Data entries
· · · · ·

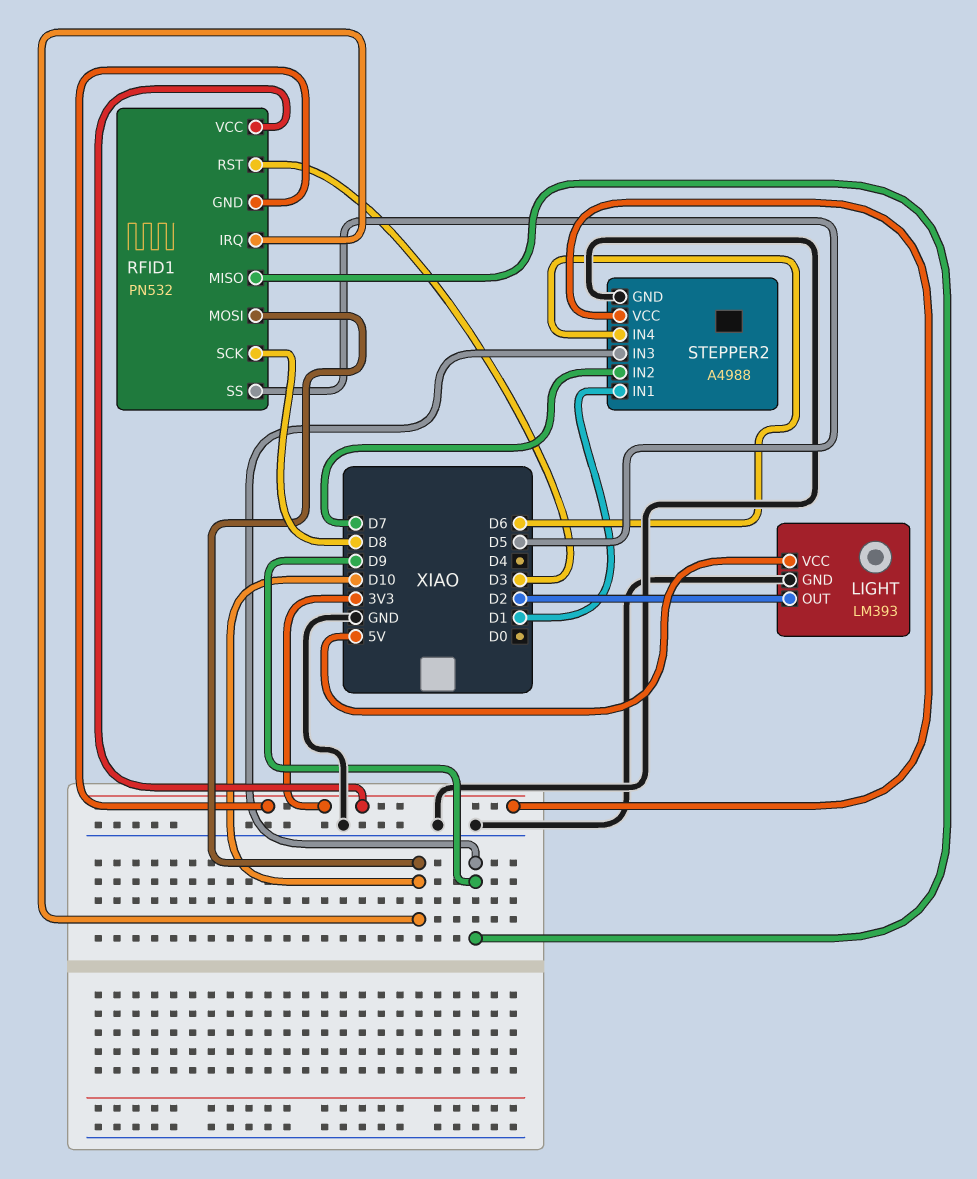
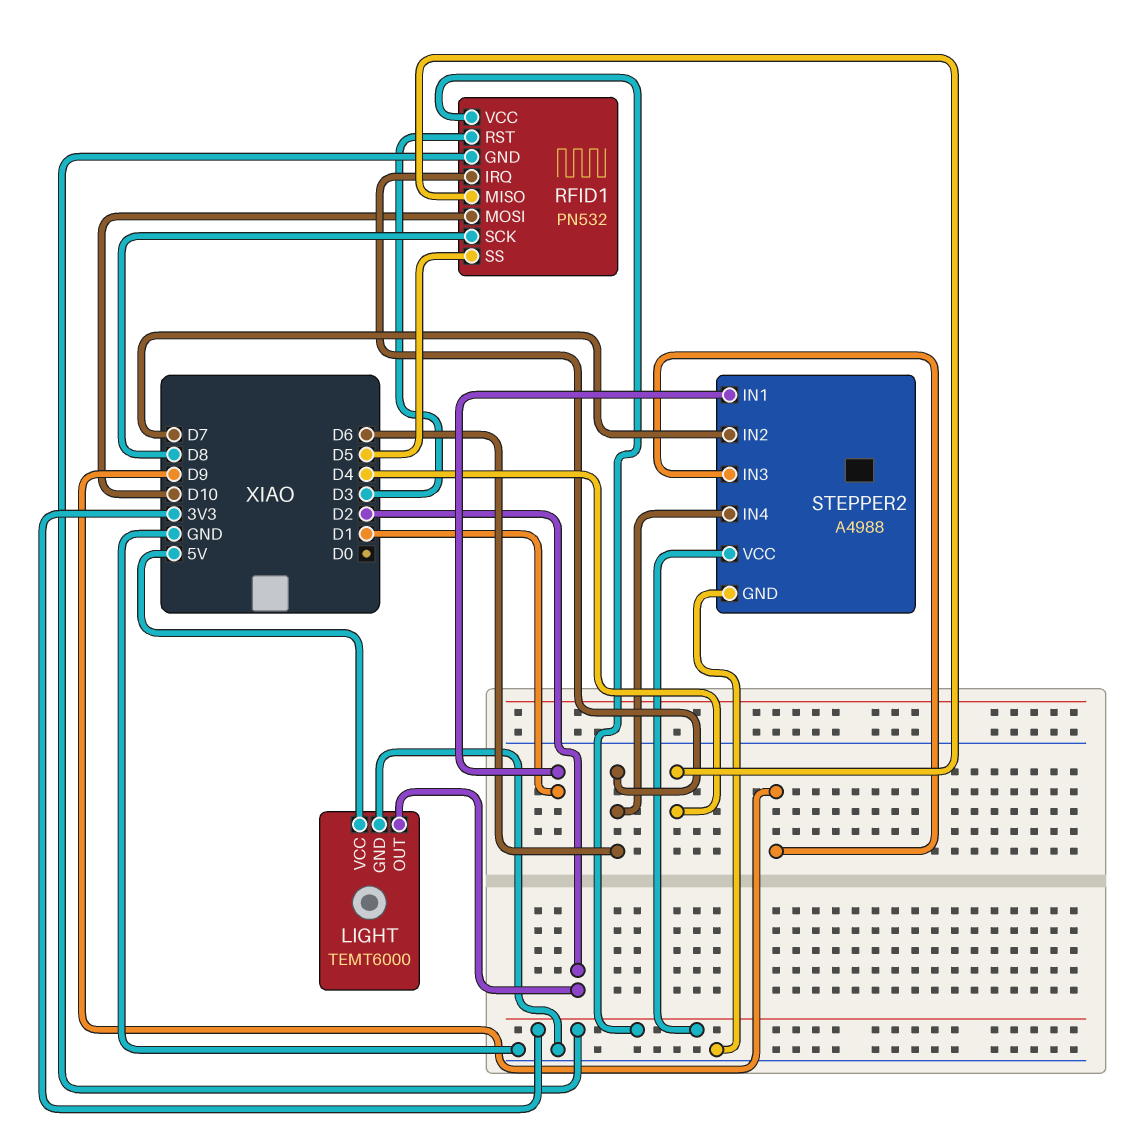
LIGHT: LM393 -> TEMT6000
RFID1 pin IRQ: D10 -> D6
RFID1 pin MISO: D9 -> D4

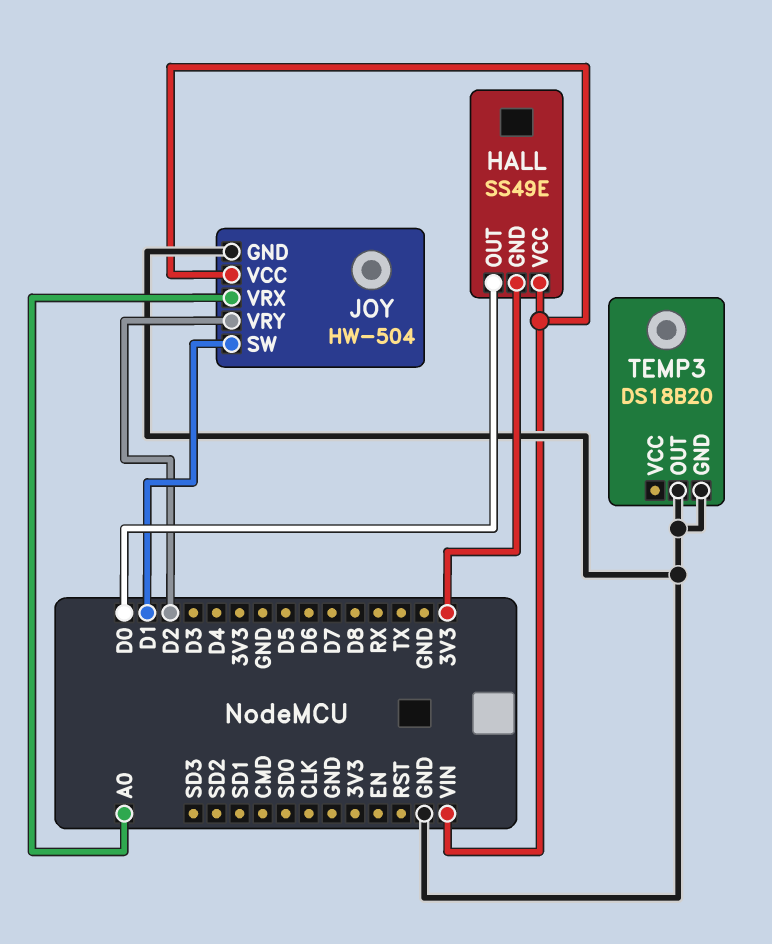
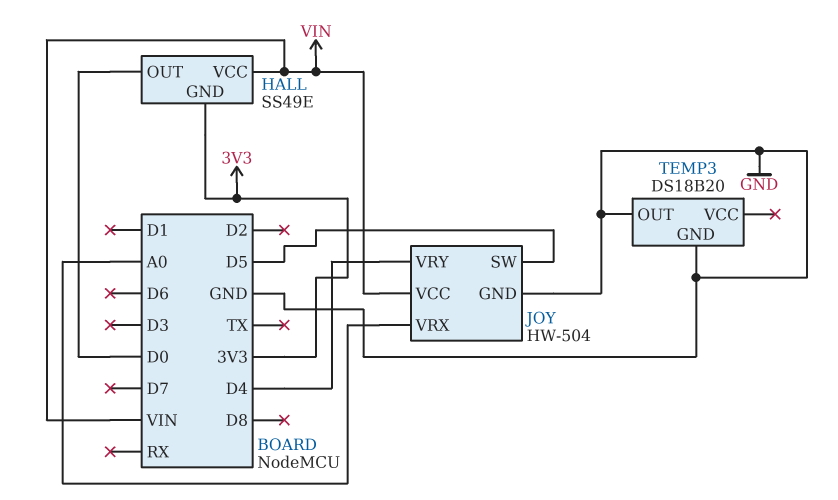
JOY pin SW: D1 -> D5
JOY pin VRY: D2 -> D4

· · · · ·

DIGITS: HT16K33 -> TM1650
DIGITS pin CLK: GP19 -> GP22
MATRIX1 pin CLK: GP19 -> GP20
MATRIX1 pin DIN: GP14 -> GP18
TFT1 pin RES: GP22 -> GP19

· · · · ·

● What is being asked
Above are some records; extract exactly the lines from the one containing "RFID1 pin IRQ: D10 -> D6" through the one containing "JOY pin VRY: D2 -> D4" and drop the pictures.

● Output for this exercise
RFID1 pin IRQ: D10 -> D6
RFID1 pin MISO: D9 -> D4

JOY pin SW: D1 -> D5
JOY pin VRY: D2 -> D4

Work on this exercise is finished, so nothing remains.